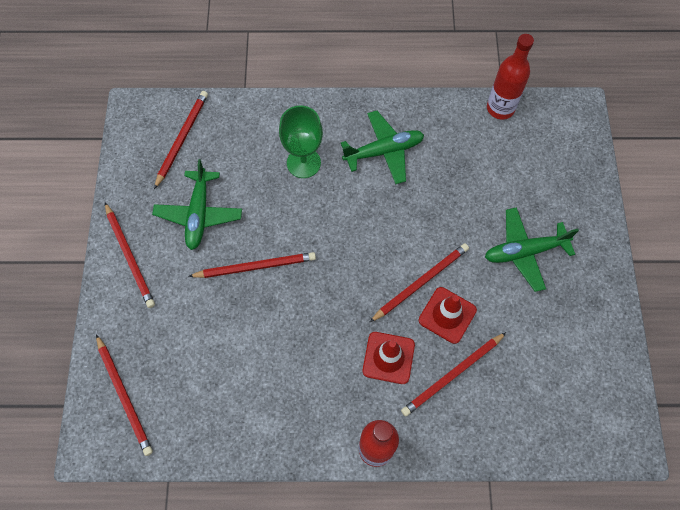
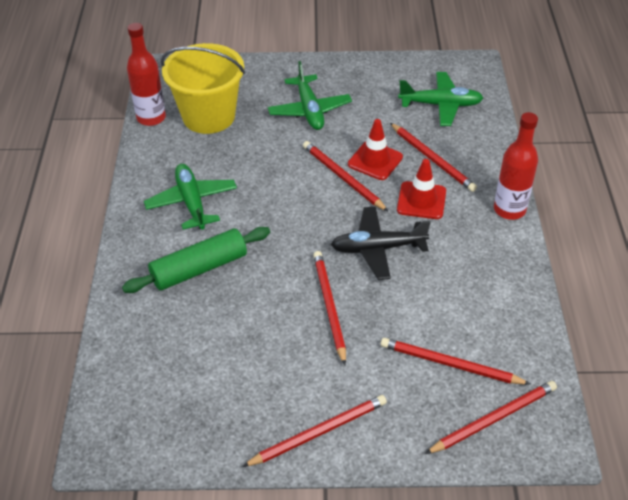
camera: 90 degrees left, 20 degrees down
(182, 139) = (151, 390): red pencil -> red pencil (450, 364)
(199, 214) = (261, 364): green plane -> green plane (440, 105)
(303, 163) = (199, 268): green goblet -> green rolling pin
(323, 311) = (378, 248): none -> black plane
(506, 157) = (208, 116): none -> yellow bucket

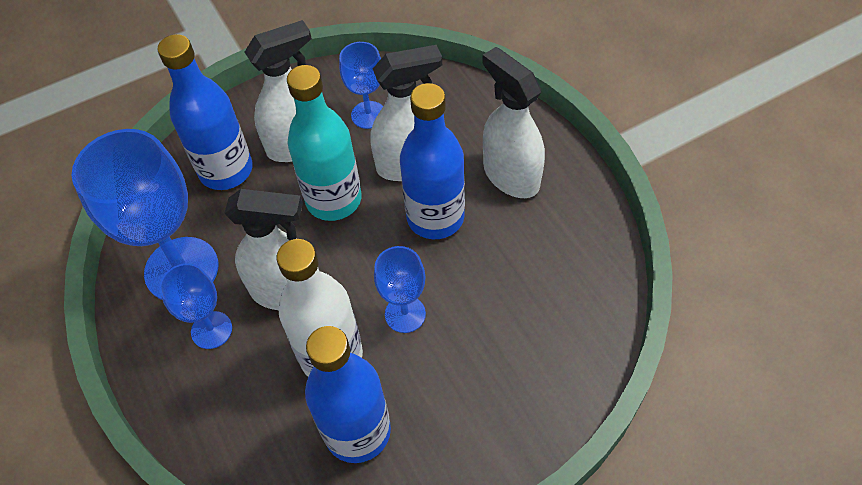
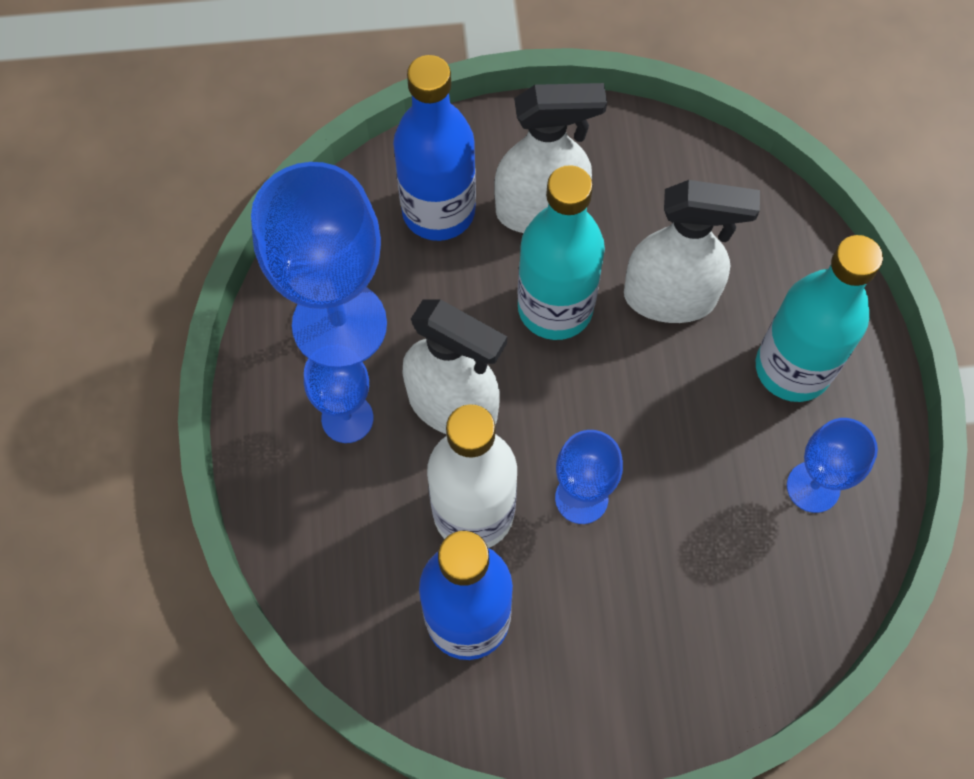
camera: 20 degrees right, 10 degrees up
(368, 115) = (646, 205): blue goblet -> blue goblet (813, 487)
(435, 217) = (671, 386): blue bottle -> none
(510, 175) = (792, 368): white spray bottle -> turquoise bottle

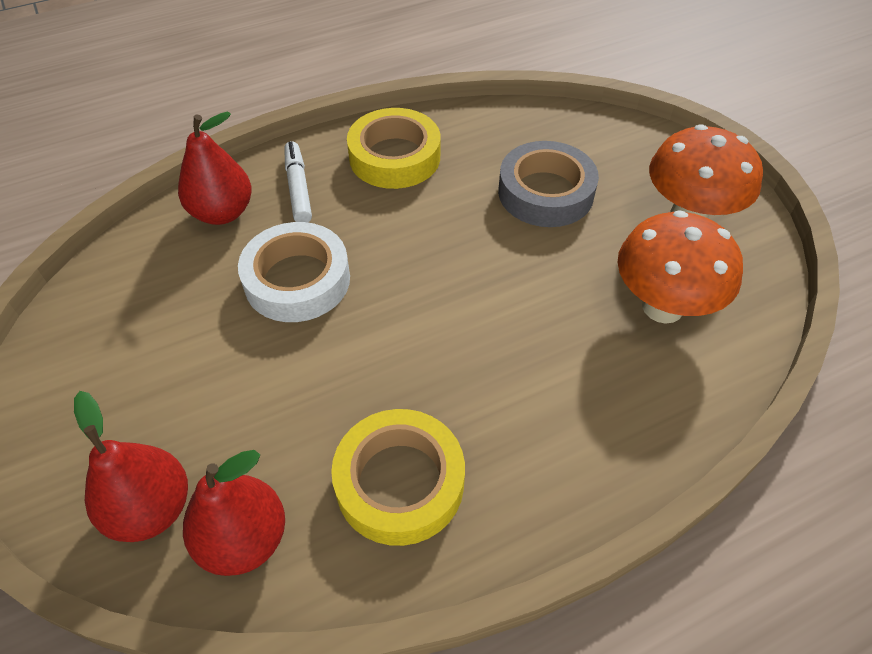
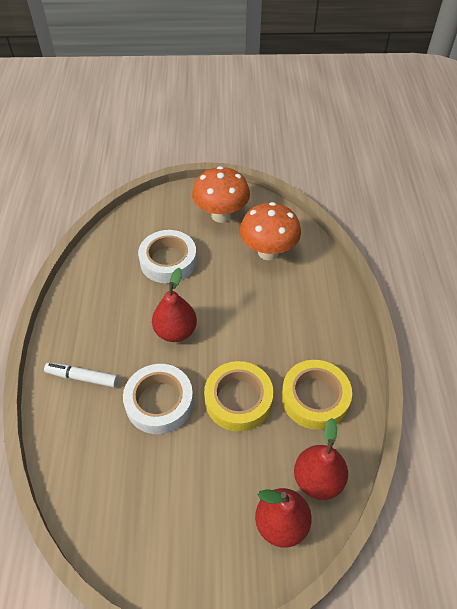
camera: 65 degrees left, 0 degrees up
(222, 212) = (75, 428): red pear -> red pear (175, 331)
(394, 157) = (91, 317): yellow tape -> yellow tape (238, 399)
(545, 192) = (168, 261): grey tape -> white tape

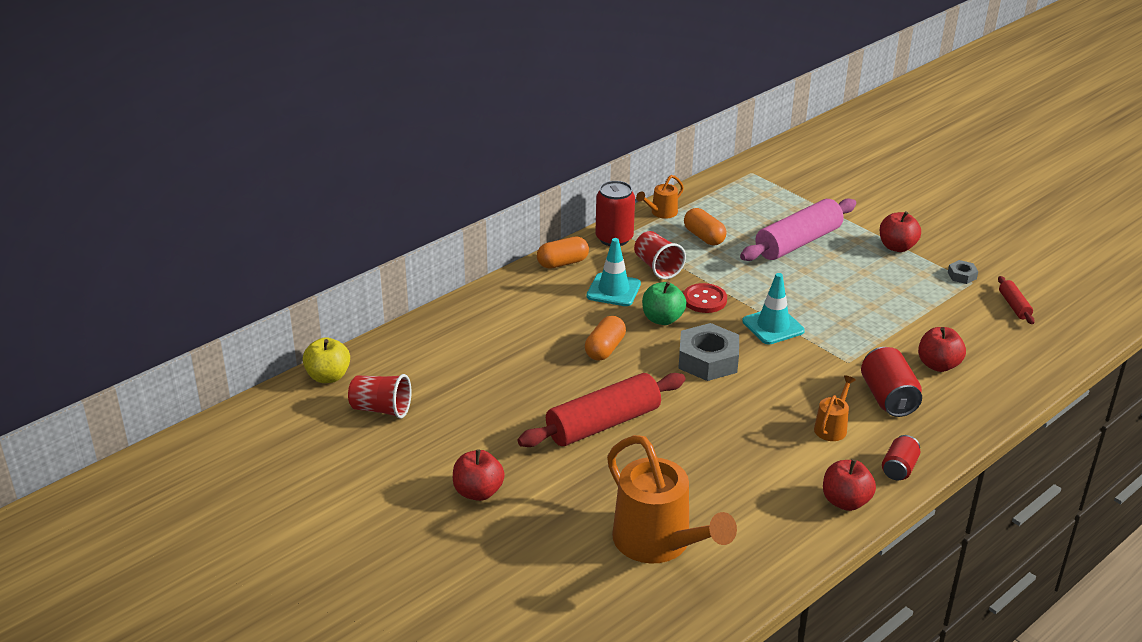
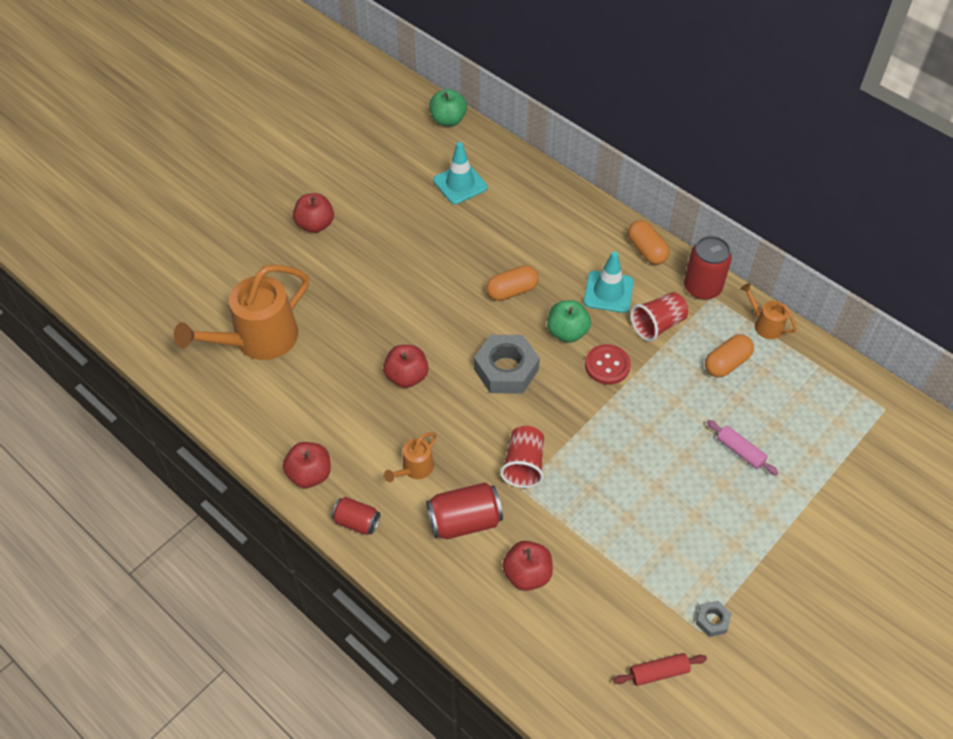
camera: 85 degrees right, 20 degrees up
(328, 376) = (448, 120): yellow apple -> green apple
(381, 409) = (410, 156): red cup -> red cup (524, 465)
(603, 424) = (404, 296): red rolling pin -> none
(605, 349) = (512, 291): orange capsule -> orange capsule turned 45 degrees counterclockwise
(773, 326) = (572, 424): turquoise traffic cone -> turquoise traffic cone (460, 184)
(798, 242) = (740, 451): pink rolling pin -> pink rolling pin, size x0.47
(832, 427) = (414, 469): orange watering can -> orange watering can turned 105 degrees clockwise
(897, 247) = (758, 554): red apple -> red apple (407, 376)

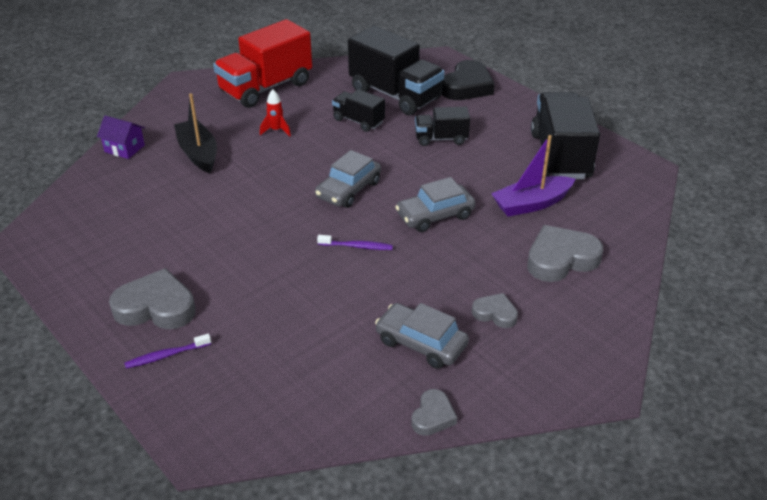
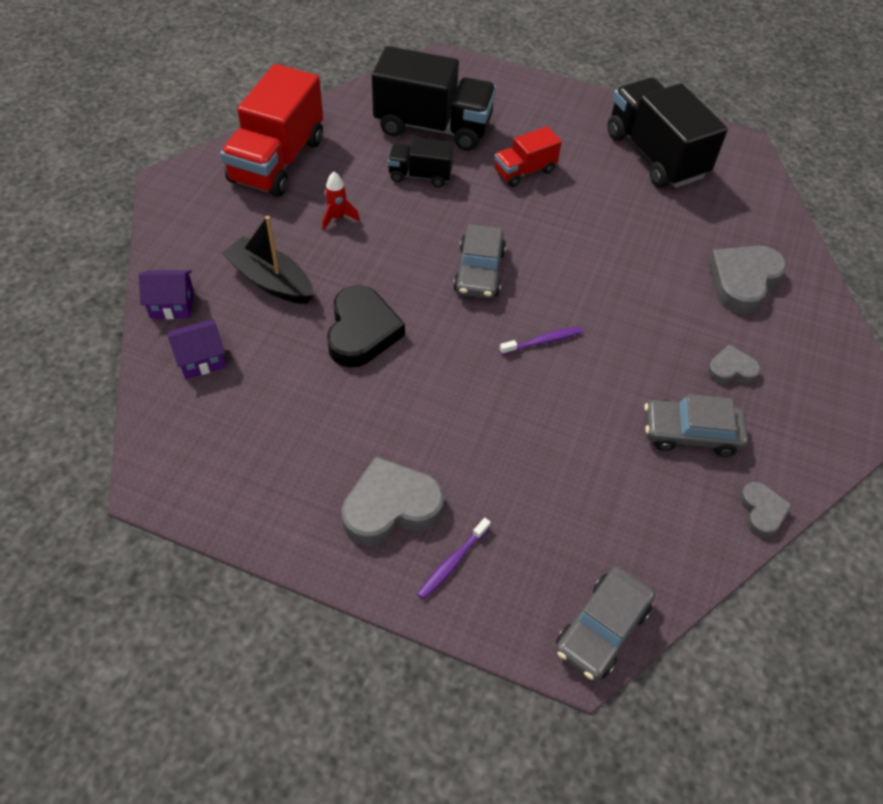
camera: 30 degrees left, 15 degrees up
(114, 183) = (201, 359): none -> purple house
(435, 215) = (590, 273): grey car -> grey car (602, 629)
(441, 139) = (524, 171): black truck -> red truck
(467, 86) = (500, 92): black heart -> black heart (362, 332)
(531, 204) = (670, 224): purple boat -> none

====

**Task requirements**
Repeat verbatim the lines between the start of the data and the line containing "(435, 217) = (671, 386): blue bottle -> none", both ends included, omitting all pictures.

**Answer to this task**
camera: 90 degrees left, 20 degrees down
(182, 139) = (151, 390): red pencil -> red pencil (450, 364)
(199, 214) = (261, 364): green plane -> green plane (440, 105)
(303, 163) = (199, 268): green goblet -> green rolling pin
(323, 311) = (378, 248): none -> black plane
(506, 157) = (208, 116): none -> yellow bucket

camera: 20 degrees right, 10 degrees up
(368, 115) = (646, 205): blue goblet -> blue goblet (813, 487)
(435, 217) = (671, 386): blue bottle -> none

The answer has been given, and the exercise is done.